## What to produce
Take the listing below and output it exactly, with no images.

## Given data
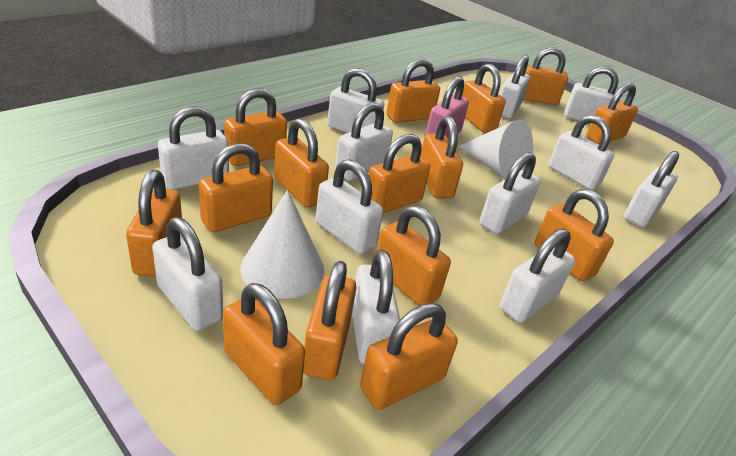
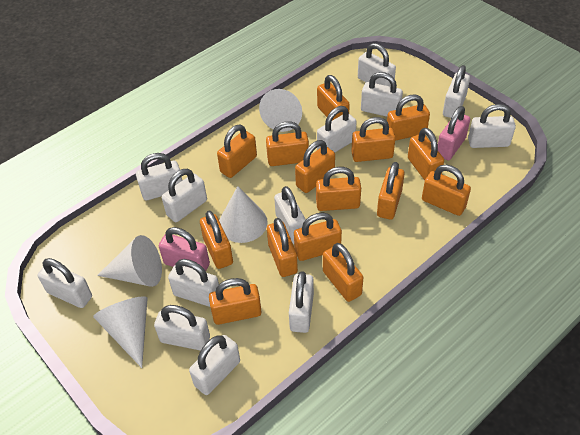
pink padlock: 1 -> 2
white cone: 2 -> 4
white padlock: 12 -> 13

## Exercise solution
pink padlock: 1 -> 2
white cone: 2 -> 4
white padlock: 12 -> 13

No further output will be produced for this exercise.